== TASK DESCRIPTION ==
In the data below, find the line containing "(818, 329) = (594, 197): brown", then set down that line and every later line up to and including the line containing "(884, 596) = (749, 356): red tree -> none", exactly.

== SUPPLIED ENTRIES ==
- - - -
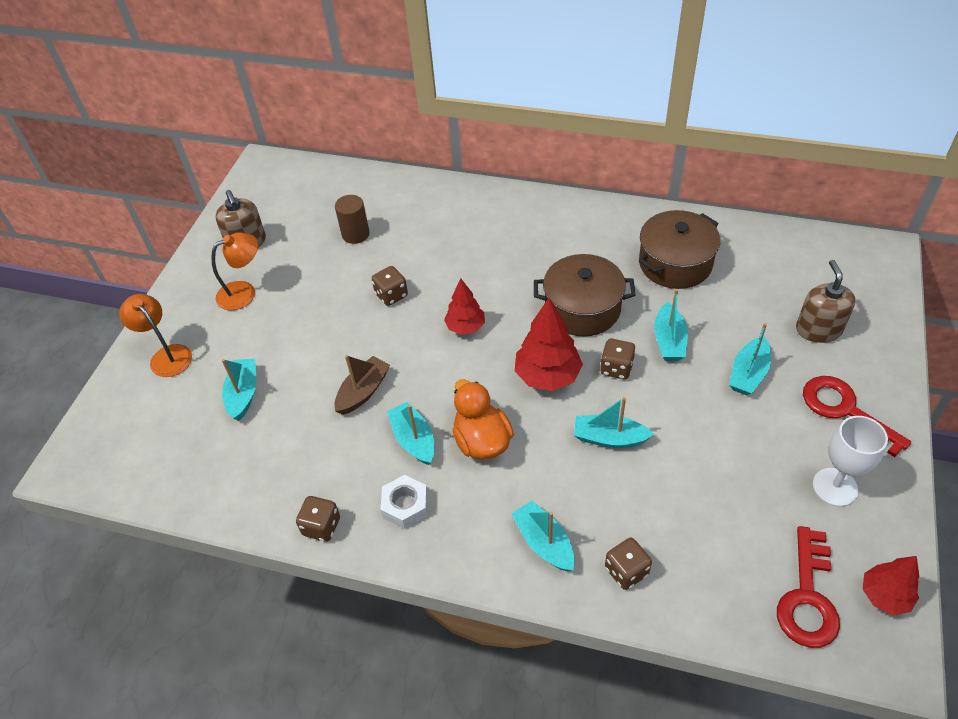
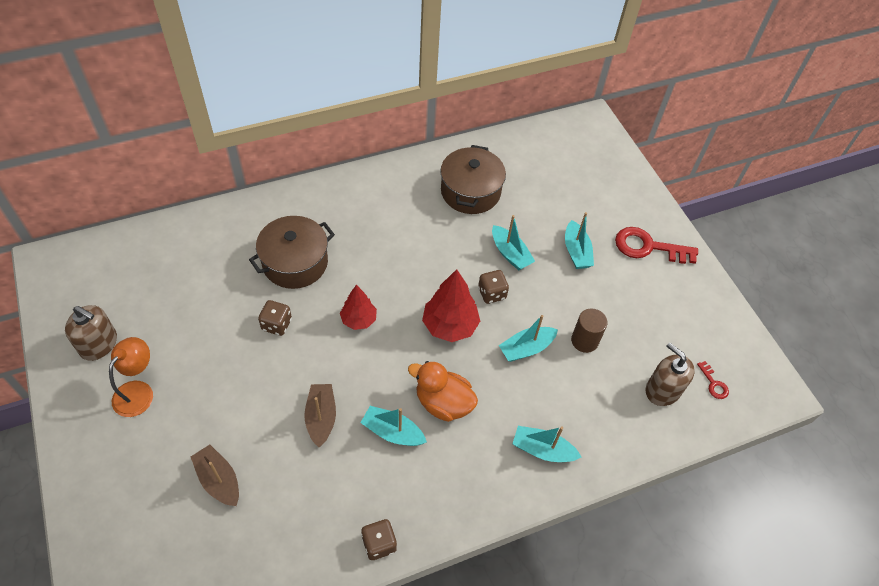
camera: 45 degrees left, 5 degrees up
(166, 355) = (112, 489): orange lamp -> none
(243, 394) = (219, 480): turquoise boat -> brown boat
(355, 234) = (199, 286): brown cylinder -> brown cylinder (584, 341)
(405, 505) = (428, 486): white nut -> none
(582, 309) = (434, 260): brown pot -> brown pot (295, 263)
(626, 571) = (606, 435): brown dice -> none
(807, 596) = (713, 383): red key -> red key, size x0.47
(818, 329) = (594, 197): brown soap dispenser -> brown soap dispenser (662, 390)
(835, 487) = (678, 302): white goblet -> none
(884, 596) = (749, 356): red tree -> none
- - - -
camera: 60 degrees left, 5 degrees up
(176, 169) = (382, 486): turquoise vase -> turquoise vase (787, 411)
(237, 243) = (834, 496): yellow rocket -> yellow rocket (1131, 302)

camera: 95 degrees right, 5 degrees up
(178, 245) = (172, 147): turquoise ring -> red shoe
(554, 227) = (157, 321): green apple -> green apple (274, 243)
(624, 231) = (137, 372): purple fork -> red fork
- - - -
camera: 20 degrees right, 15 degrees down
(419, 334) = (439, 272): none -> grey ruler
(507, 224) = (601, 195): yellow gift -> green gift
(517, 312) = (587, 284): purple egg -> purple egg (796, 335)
- - - -
== OUTPUT BELOW ==
(818, 329) = (594, 197): brown soap dispenser -> brown soap dispenser (662, 390)
(835, 487) = (678, 302): white goblet -> none
(884, 596) = (749, 356): red tree -> none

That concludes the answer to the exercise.